● Action item
Filter the listing below, copying every line in which the word "after" appears.
Top of Source material
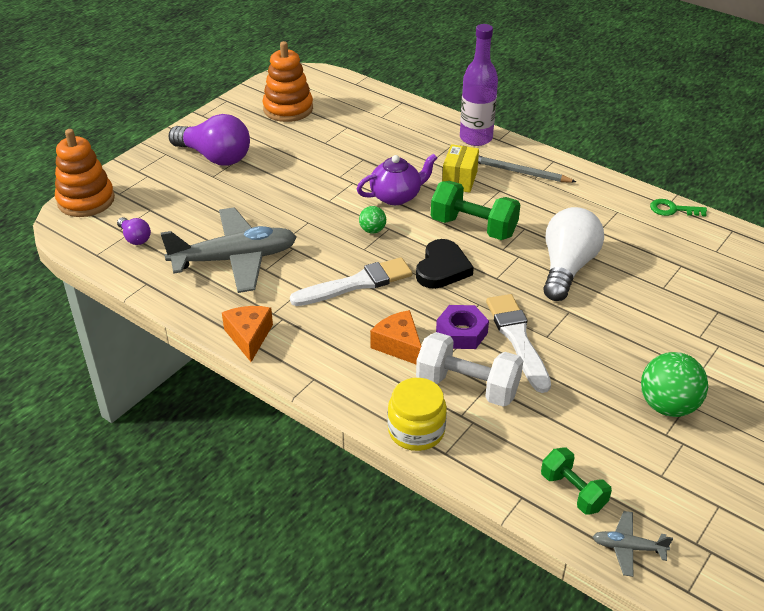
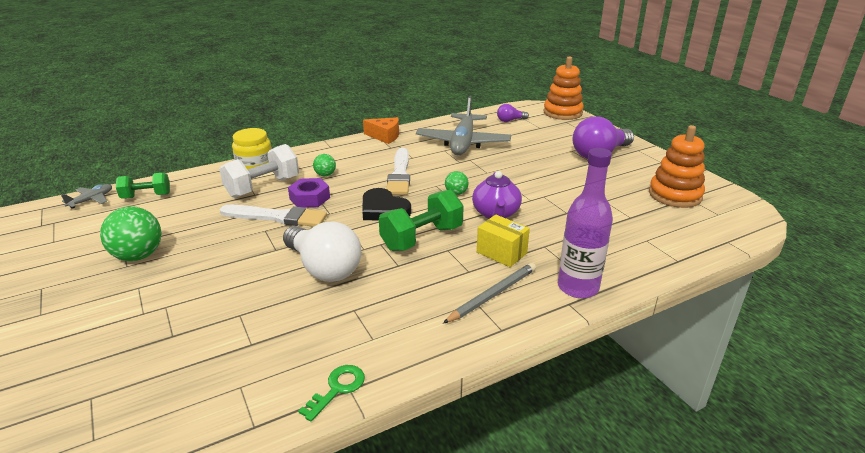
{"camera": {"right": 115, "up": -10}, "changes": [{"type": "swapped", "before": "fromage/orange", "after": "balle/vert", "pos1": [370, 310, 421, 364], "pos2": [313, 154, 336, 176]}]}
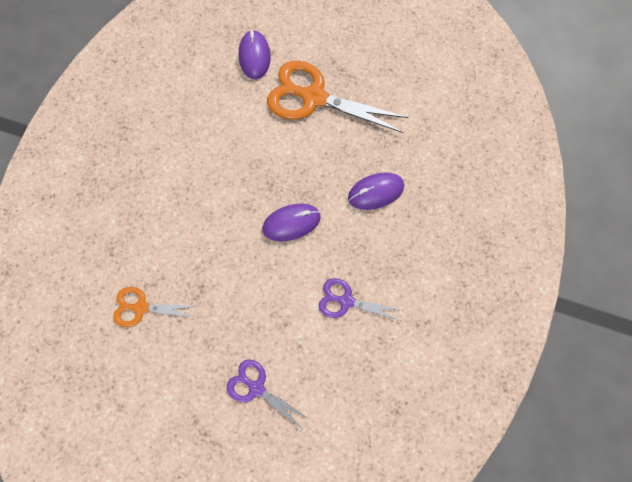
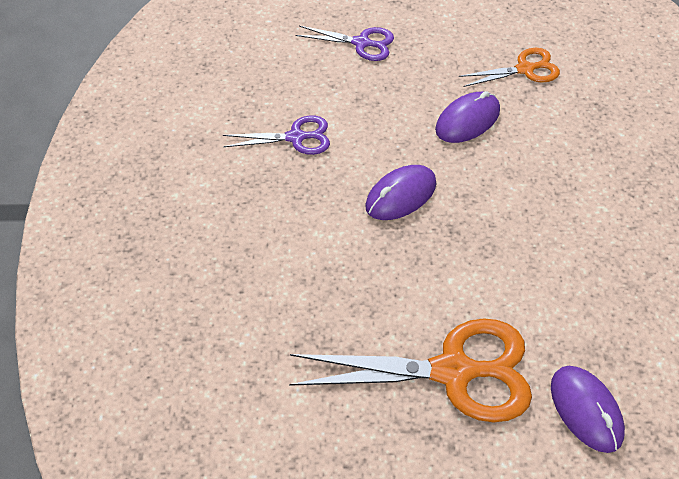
{"camera": {"right": 160, "up": -20}, "changes": [{"type": "shifted", "before": "souris/violet", "pos1": [348, 173, 404, 210], "pos2": [435, 91, 500, 143]}]}
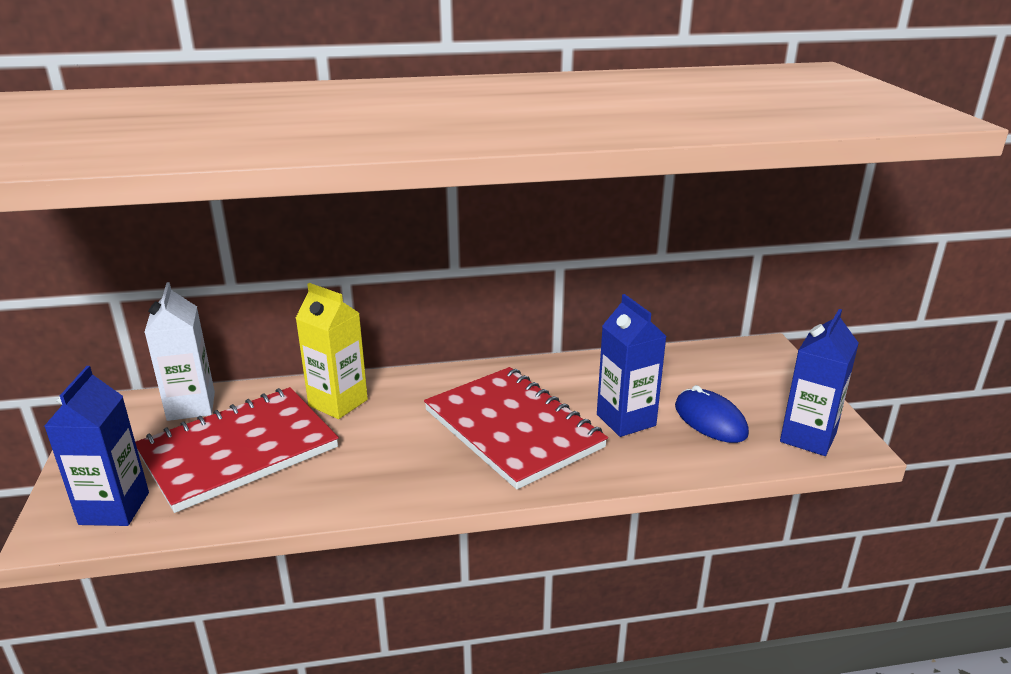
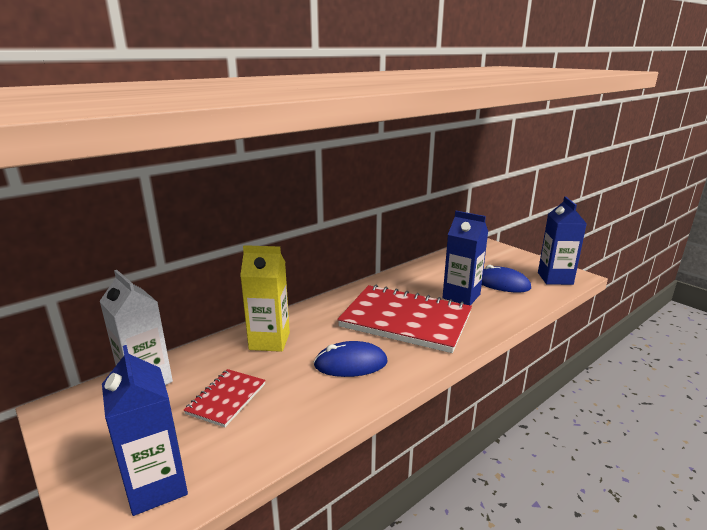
{"camera": {"right": -30, "up": -5}, "changes": [{"type": "scaled", "before": "carnet/rouge", "pos1": [135, 387, 339, 513], "pos2": [184, 369, 266, 427], "scale": 0.47}, {"type": "new", "after": "souris/bleu", "pos2": [314, 341, 387, 377]}]}
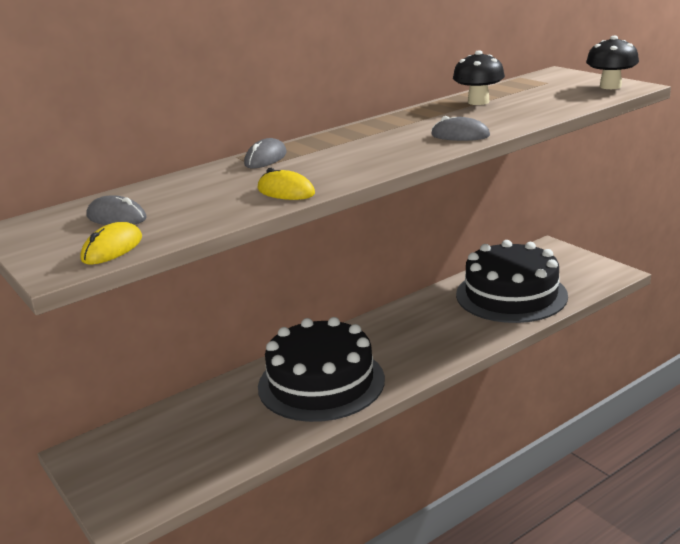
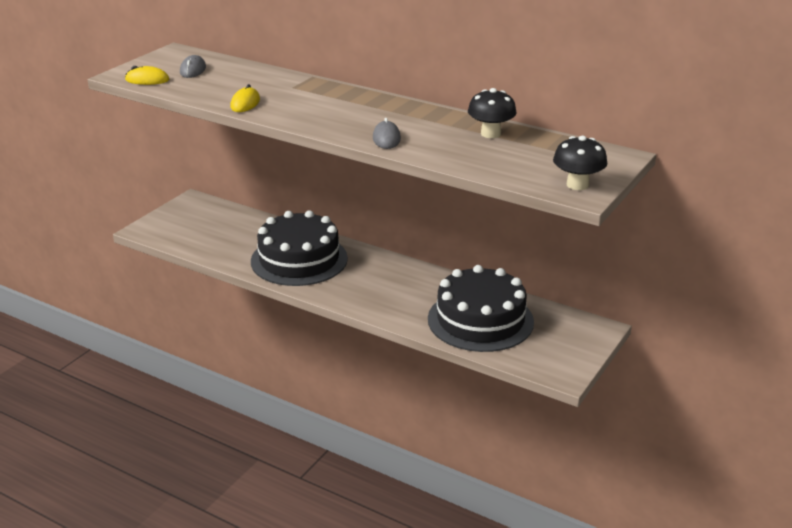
{"camera": {"right": 65, "up": 5}, "changes": [{"type": "gone", "before": "souris/gris", "pos1": [244, 138, 287, 168]}]}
Bottom of Source material
● The completed task
{"camera": {"right": 115, "up": -10}, "changes": [{"type": "swapped", "before": "fromage/orange", "after": "balle/vert", "pos1": [370, 310, 421, 364], "pos2": [313, 154, 336, 176]}]}
{"camera": {"right": -30, "up": -5}, "changes": [{"type": "scaled", "before": "carnet/rouge", "pos1": [135, 387, 339, 513], "pos2": [184, 369, 266, 427], "scale": 0.47}, {"type": "new", "after": "souris/bleu", "pos2": [314, 341, 387, 377]}]}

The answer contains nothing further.